=== Section Start ===

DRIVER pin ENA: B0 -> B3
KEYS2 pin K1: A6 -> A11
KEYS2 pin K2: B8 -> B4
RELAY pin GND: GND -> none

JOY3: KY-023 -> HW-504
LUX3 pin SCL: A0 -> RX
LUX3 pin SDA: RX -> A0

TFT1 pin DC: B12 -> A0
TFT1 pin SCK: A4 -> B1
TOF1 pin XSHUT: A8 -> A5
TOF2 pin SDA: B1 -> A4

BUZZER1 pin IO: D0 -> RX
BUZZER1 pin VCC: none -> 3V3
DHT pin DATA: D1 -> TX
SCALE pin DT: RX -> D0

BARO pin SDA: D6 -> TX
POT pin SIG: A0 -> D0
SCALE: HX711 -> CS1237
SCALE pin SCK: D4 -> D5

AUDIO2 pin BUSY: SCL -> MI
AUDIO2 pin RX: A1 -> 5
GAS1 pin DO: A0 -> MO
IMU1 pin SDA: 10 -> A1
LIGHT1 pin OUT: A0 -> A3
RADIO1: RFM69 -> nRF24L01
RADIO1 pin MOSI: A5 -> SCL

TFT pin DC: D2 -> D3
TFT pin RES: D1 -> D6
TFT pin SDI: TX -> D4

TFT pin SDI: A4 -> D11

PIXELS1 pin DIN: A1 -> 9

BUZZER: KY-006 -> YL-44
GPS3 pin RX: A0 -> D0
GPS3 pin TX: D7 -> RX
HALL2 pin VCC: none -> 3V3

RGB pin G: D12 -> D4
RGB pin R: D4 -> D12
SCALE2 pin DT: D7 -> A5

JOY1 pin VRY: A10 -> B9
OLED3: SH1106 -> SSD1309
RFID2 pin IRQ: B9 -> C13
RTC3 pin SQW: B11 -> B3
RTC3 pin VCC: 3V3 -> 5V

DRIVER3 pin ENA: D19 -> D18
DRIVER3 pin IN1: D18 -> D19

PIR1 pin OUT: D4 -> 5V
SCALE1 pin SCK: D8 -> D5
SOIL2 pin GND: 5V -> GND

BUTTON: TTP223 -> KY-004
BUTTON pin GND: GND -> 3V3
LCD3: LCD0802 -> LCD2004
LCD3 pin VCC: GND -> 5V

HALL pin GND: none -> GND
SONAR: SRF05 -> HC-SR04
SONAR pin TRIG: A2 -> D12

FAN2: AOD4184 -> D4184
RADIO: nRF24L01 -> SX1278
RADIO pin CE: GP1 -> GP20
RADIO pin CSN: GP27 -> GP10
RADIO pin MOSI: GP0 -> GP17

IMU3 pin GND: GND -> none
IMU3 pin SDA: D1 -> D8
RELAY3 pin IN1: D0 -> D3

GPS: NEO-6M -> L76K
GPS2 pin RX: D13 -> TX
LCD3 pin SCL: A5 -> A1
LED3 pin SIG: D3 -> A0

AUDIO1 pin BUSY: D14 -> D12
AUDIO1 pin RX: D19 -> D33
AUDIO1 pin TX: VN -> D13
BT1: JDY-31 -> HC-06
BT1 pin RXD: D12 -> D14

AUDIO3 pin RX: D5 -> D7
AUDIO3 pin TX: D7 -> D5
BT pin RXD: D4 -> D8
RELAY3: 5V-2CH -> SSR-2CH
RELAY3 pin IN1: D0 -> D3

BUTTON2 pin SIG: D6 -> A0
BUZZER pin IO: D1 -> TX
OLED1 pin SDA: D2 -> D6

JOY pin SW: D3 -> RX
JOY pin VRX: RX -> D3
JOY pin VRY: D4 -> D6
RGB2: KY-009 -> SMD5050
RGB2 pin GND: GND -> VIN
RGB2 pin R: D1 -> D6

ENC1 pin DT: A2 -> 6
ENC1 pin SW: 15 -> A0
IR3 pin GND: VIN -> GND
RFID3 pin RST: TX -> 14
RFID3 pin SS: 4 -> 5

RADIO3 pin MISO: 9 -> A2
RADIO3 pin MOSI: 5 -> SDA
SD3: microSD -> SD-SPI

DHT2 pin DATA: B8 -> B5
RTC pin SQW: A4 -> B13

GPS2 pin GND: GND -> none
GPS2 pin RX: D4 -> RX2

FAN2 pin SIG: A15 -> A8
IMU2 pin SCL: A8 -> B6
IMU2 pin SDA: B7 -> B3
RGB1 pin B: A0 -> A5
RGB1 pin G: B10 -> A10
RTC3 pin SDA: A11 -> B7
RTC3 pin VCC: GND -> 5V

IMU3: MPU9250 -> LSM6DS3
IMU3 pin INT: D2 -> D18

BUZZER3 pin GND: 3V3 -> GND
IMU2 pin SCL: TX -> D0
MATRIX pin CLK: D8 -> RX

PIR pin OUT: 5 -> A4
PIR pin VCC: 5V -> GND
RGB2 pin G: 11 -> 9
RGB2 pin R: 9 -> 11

=== Section End ===

AIM OF THE TASK
Output exactly the lines of the material above from the one containing "RADIO1: RFM69 -> nRF24L01" up to and including the one containing "RFID2 pin IRQ: B9 -> C13".

EXPECTED ANSWER
RADIO1: RFM69 -> nRF24L01
RADIO1 pin MOSI: A5 -> SCL

TFT pin DC: D2 -> D3
TFT pin RES: D1 -> D6
TFT pin SDI: TX -> D4

TFT pin SDI: A4 -> D11

PIXELS1 pin DIN: A1 -> 9

BUZZER: KY-006 -> YL-44
GPS3 pin RX: A0 -> D0
GPS3 pin TX: D7 -> RX
HALL2 pin VCC: none -> 3V3

RGB pin G: D12 -> D4
RGB pin R: D4 -> D12
SCALE2 pin DT: D7 -> A5

JOY1 pin VRY: A10 -> B9
OLED3: SH1106 -> SSD1309
RFID2 pin IRQ: B9 -> C13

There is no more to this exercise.